The answer must consist solely of the lines from the start of the records through the line containing "building: [445,333,470,354] -> none", restated word for word, with no pictures.

Saved data entries:
====================

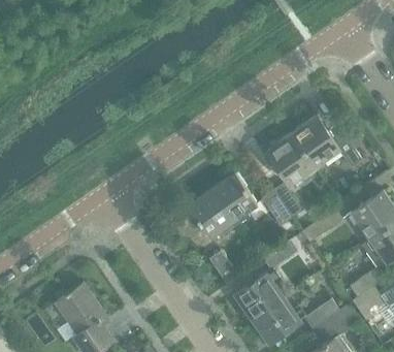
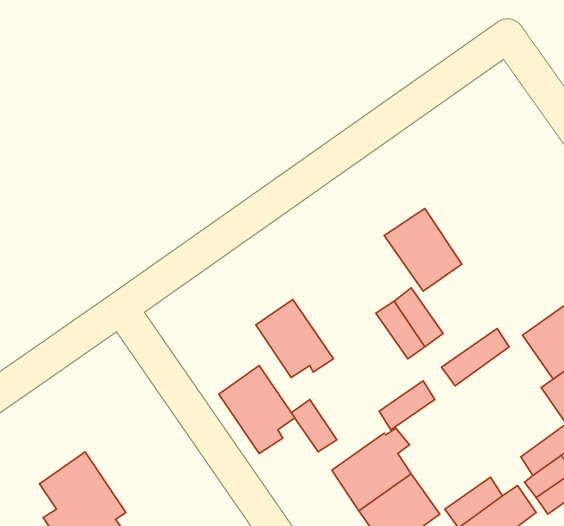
building: [291,118,362,169] -> none
building: [210,173,257,227] -> [219,366,295,453]

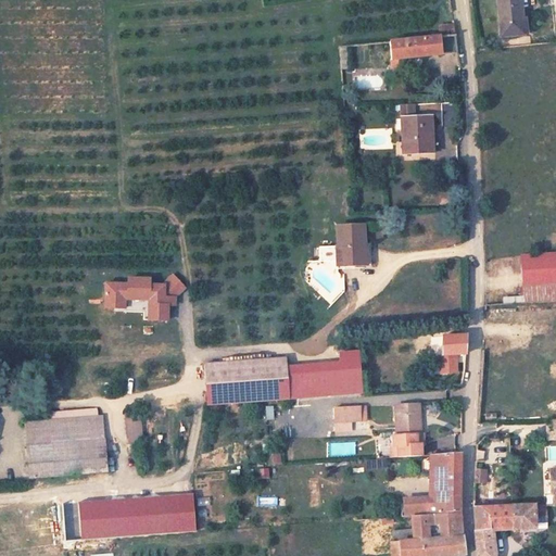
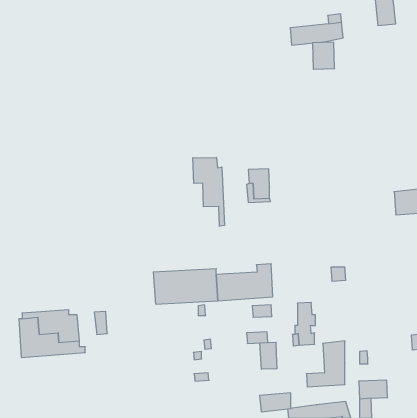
building: [400,115,429,151] -> [312,42,335,69]
building: none -> [193,157,224,226]
building: [104,275,185,319] -> none
building: [445,333,470,354] -> none
building: none -> [260,342,277,369]
building: [81,493,199,539] -> none
building: [515,502,551,527] -> none
building: [419,511,460,536] -> [260,393,291,412]

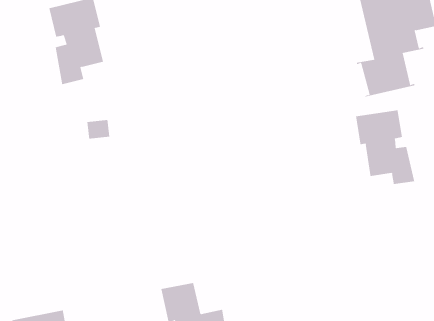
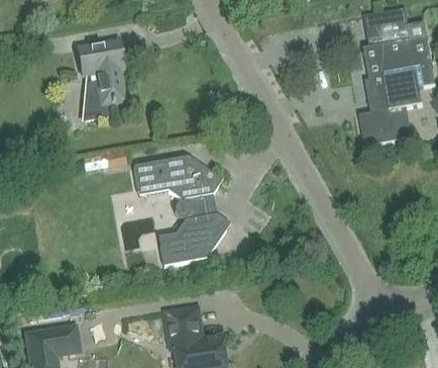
building: [355,110,415,185] -> none
building: none -> [133,155,225,265]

====================

EXERCISE OUTPUT:
building: [291,118,362,169] -> none
building: [210,173,257,227] -> [219,366,295,453]

building: [400,115,429,151] -> [312,42,335,69]
building: none -> [193,157,224,226]
building: [104,275,185,319] -> none
building: [445,333,470,354] -> none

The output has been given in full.